Could you please return each line of the data that has the word "calculadora"?

[Opening Records for the task section]

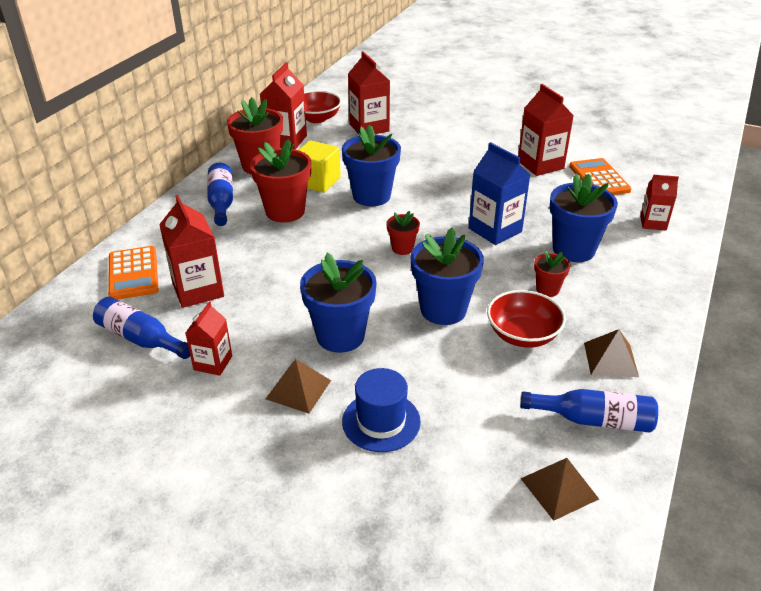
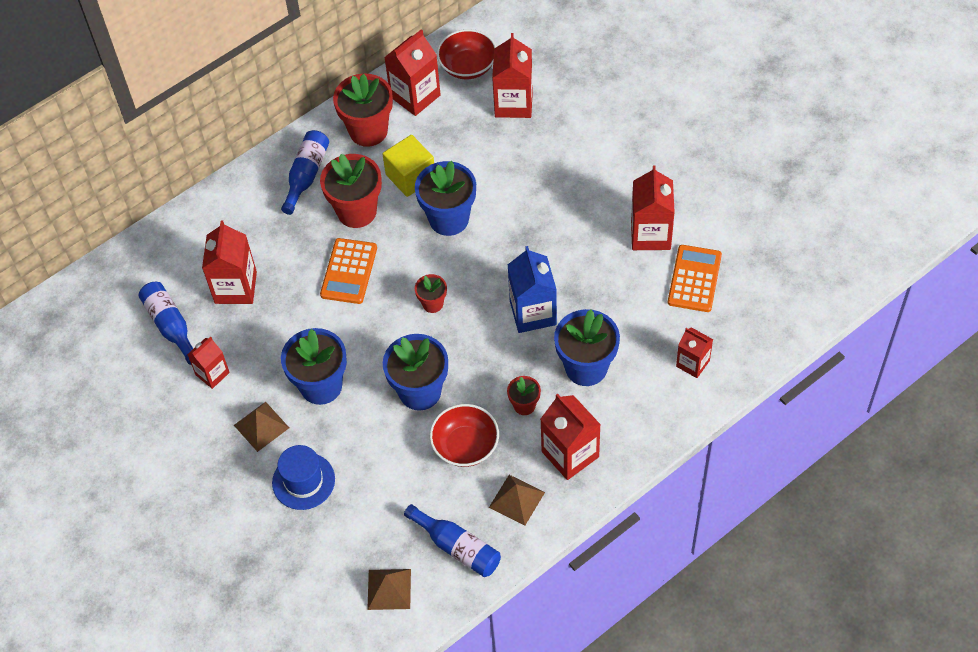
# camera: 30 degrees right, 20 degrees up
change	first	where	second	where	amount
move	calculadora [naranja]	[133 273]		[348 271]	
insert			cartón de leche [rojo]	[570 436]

[Closing Records for the task section]
[Opening Records for the task section]

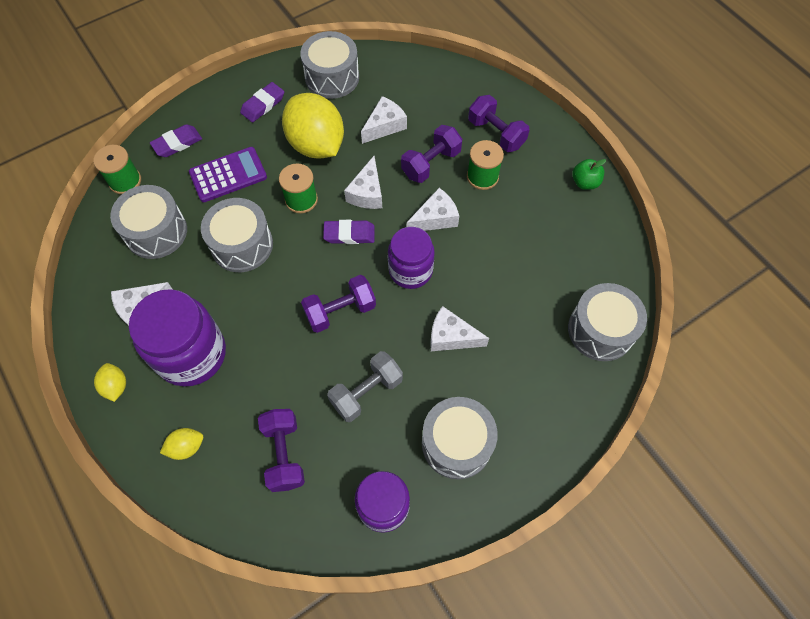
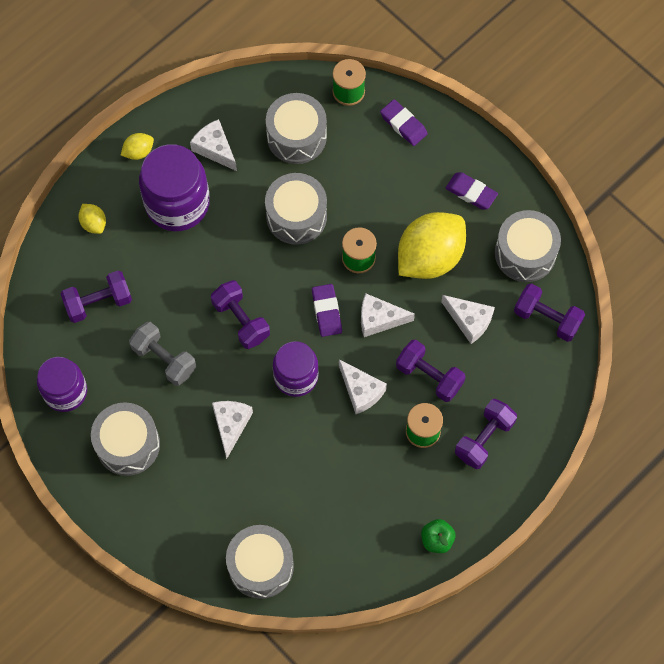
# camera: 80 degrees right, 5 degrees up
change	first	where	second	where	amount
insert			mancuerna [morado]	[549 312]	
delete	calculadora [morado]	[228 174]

[Closing Records for the task section]

> **Result of the task**
move	calculadora [naranja]	[133 273]		[348 271]	
delete	calculadora [morado]	[228 174]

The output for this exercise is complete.